-- Exercise material follows --

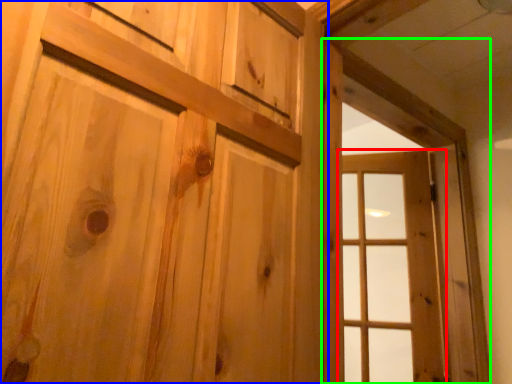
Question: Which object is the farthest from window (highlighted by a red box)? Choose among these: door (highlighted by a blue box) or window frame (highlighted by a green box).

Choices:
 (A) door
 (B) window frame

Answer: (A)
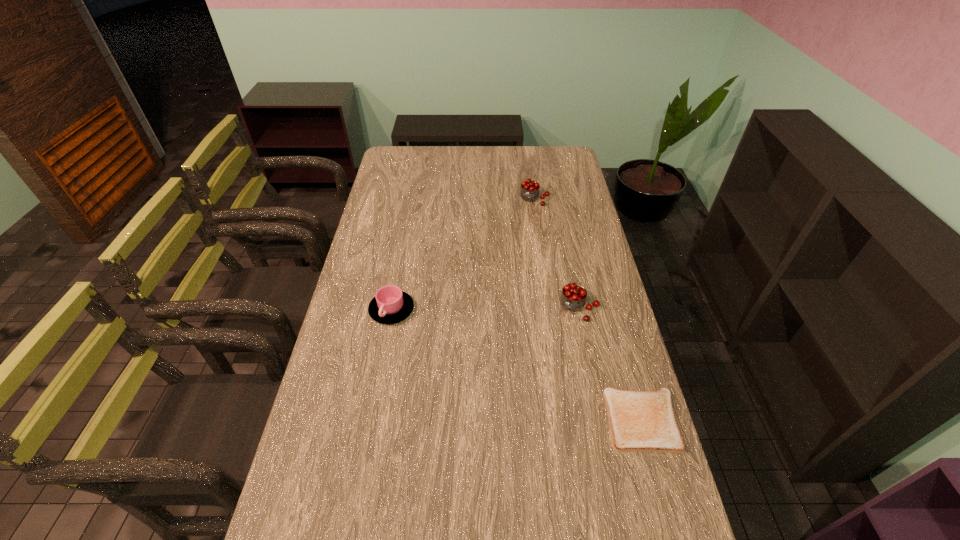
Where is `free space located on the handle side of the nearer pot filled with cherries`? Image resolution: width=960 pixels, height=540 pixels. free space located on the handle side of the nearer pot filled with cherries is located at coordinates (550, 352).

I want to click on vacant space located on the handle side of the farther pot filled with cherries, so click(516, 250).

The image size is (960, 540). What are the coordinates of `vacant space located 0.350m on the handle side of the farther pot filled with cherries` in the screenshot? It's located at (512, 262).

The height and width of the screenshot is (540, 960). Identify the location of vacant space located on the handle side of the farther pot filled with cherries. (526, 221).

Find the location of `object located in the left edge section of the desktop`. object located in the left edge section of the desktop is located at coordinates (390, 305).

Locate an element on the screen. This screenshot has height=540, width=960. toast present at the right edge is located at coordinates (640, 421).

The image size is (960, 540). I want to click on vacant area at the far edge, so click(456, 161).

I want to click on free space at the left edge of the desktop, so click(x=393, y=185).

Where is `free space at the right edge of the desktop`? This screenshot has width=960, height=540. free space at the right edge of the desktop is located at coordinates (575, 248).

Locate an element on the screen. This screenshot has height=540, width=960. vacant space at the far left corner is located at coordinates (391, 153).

-- Exercise material concluded --

The task
Please repeat all of the data above word for word, leaving out the pictures.

Solution for this problem
Question: Which object is the farthest from window (highlighted by a red box)? Choose among these: door (highlighted by a blue box) or window frame (highlighted by a green box).

Choices:
 (A) door
 (B) window frame

Answer: (A)
Where is `free space located on the handle side of the nearer pot filled with cherries`? Image resolution: width=960 pixels, height=540 pixels. free space located on the handle side of the nearer pot filled with cherries is located at coordinates (550, 352).

I want to click on vacant space located on the handle side of the farther pot filled with cherries, so click(516, 250).

The image size is (960, 540). What are the coordinates of `vacant space located 0.350m on the handle side of the farther pot filled with cherries` in the screenshot? It's located at (512, 262).

The height and width of the screenshot is (540, 960). Identify the location of vacant space located on the handle side of the farther pot filled with cherries. (526, 221).

Find the location of `object located in the left edge section of the desktop`. object located in the left edge section of the desktop is located at coordinates (390, 305).

Locate an element on the screen. This screenshot has height=540, width=960. toast present at the right edge is located at coordinates (640, 421).

The image size is (960, 540). I want to click on vacant area at the far edge, so click(456, 161).

I want to click on free space at the left edge of the desktop, so click(x=393, y=185).

Where is `free space at the right edge of the desktop`? This screenshot has width=960, height=540. free space at the right edge of the desktop is located at coordinates (575, 248).

Locate an element on the screen. This screenshot has height=540, width=960. vacant space at the far left corner is located at coordinates (391, 153).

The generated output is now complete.